*Task data*.

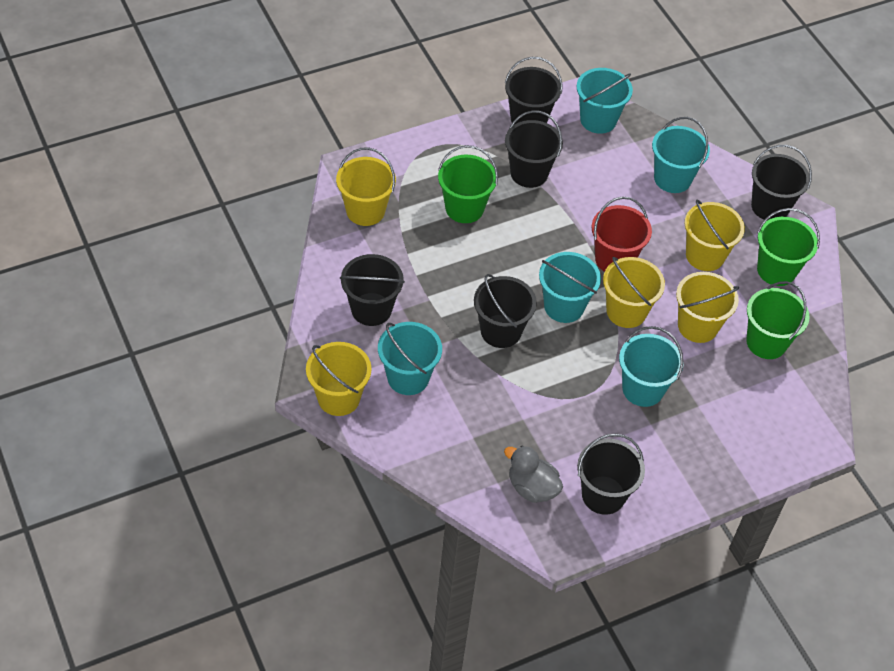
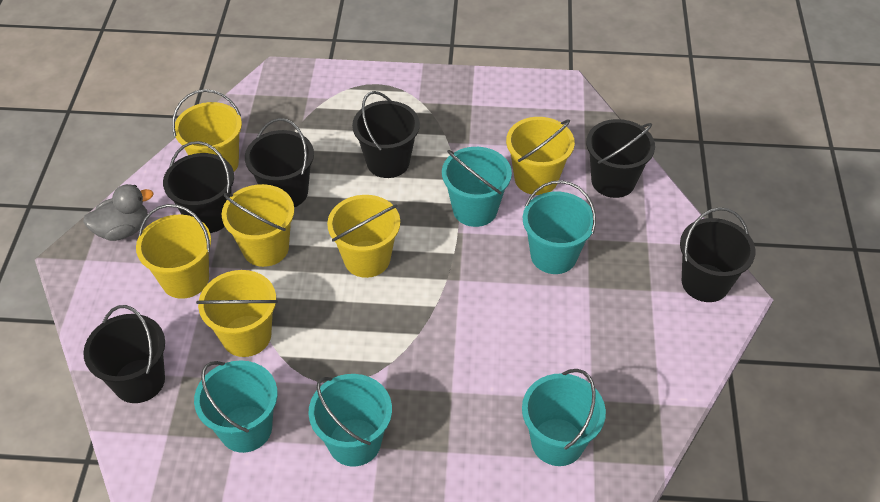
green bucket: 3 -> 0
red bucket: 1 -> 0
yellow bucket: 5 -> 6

...

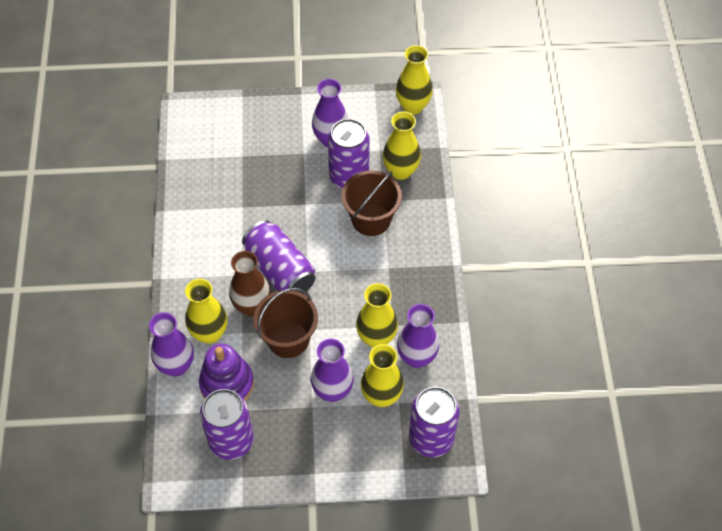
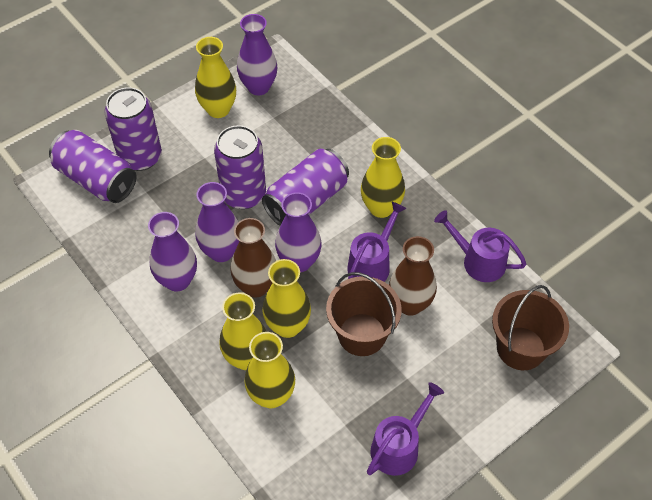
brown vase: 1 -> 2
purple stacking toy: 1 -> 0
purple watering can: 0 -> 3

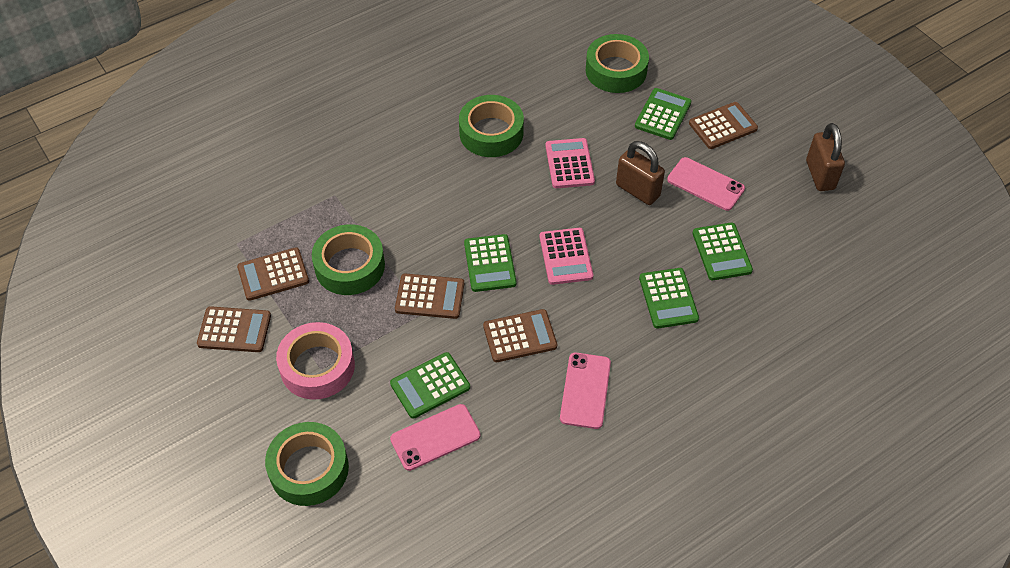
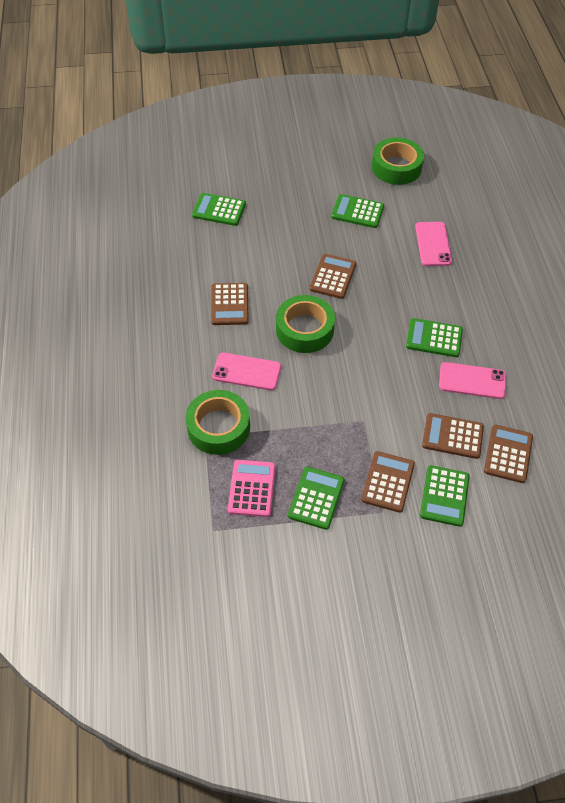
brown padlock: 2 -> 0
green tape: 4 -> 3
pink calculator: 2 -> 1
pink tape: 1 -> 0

==

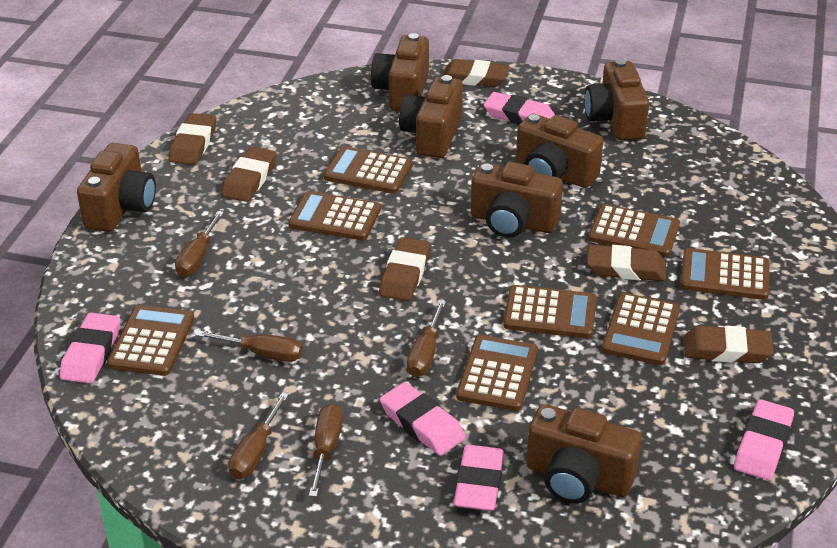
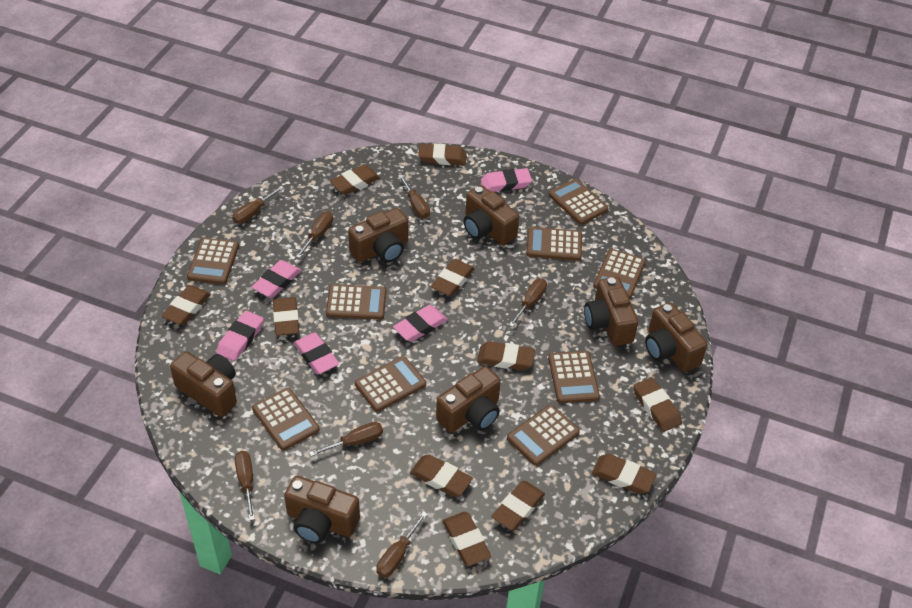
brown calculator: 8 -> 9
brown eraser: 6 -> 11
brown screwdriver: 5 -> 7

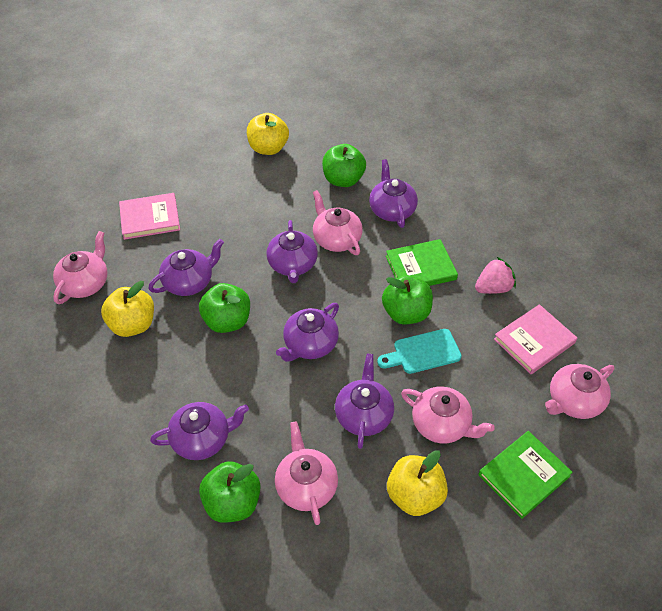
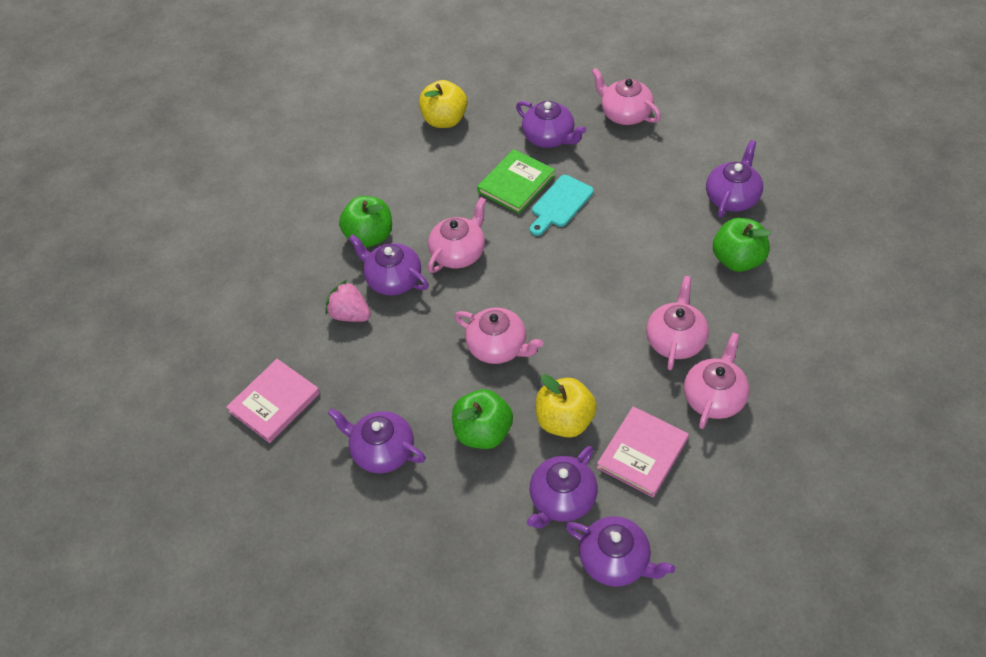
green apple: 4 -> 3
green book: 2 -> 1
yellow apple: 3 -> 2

*What to produce*.
Leaving out each picture, repeat exactly the lines above from the one that contains "brown calculator: 8 -> 9" through the one that contains "yellow apple: 3 -> 2".

*Finished task*.
brown calculator: 8 -> 9
brown eraser: 6 -> 11
brown screwdriver: 5 -> 7

green apple: 4 -> 3
green book: 2 -> 1
yellow apple: 3 -> 2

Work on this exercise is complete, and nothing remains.